[Dataset entries]
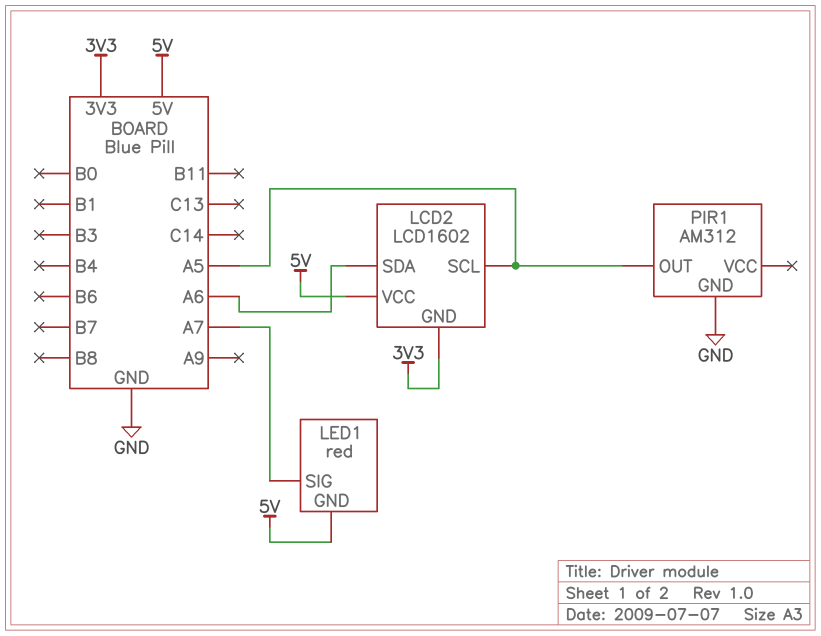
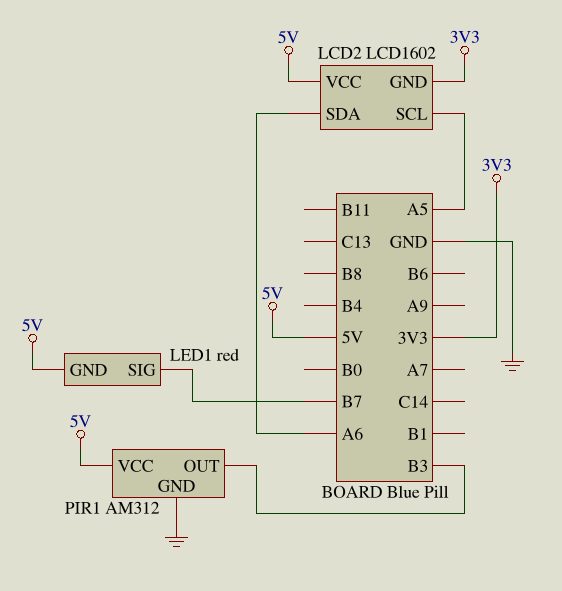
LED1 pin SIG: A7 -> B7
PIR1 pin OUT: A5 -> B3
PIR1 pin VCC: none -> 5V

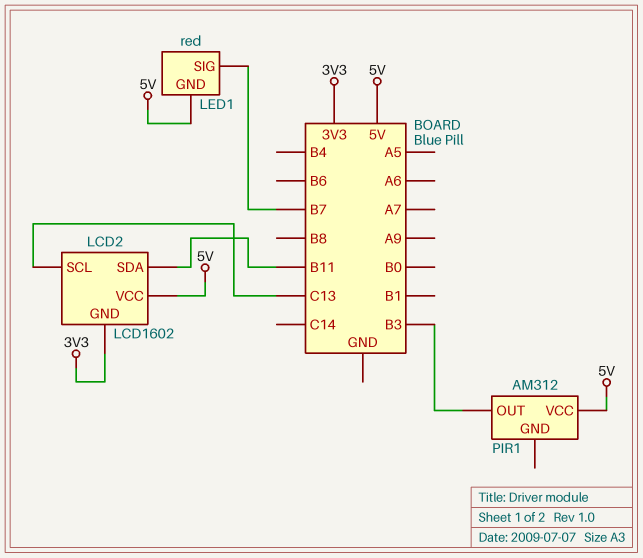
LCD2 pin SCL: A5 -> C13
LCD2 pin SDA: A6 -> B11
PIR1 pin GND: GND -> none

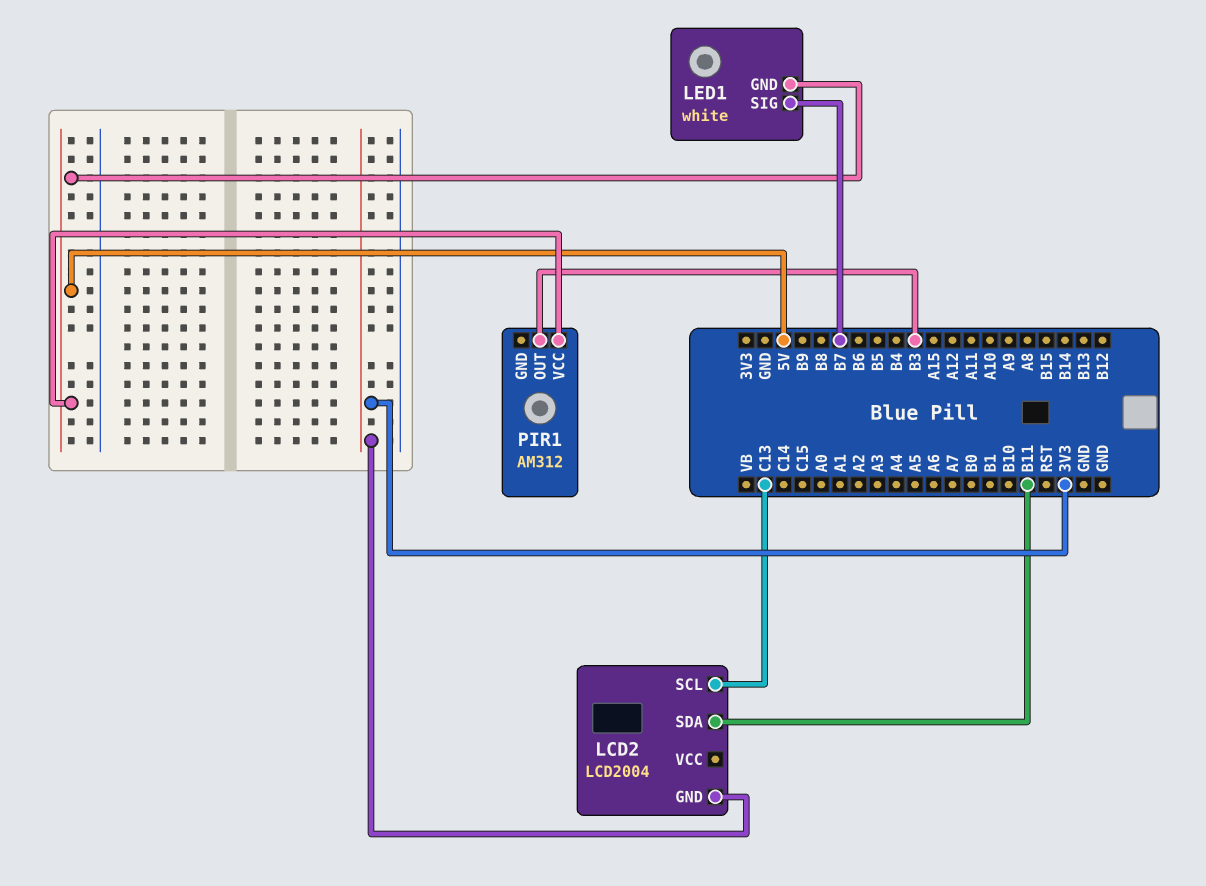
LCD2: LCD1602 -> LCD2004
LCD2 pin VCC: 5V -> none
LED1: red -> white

---

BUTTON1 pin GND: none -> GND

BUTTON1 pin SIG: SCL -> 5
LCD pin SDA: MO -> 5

...

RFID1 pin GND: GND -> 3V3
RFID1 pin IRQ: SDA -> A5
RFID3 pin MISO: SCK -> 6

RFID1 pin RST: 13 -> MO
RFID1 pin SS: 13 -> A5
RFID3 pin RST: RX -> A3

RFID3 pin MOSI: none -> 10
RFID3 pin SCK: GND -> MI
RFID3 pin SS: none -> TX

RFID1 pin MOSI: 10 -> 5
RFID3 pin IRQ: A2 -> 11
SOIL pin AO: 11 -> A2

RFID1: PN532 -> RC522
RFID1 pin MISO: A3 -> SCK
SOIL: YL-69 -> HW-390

[What to do] Search the records for the string "none" and report each line that has it.

[Written solution]
PIR1 pin VCC: none -> 5V
PIR1 pin GND: GND -> none
LCD2 pin VCC: 5V -> none
BUTTON1 pin GND: none -> GND
RFID3 pin MOSI: none -> 10
RFID3 pin SS: none -> TX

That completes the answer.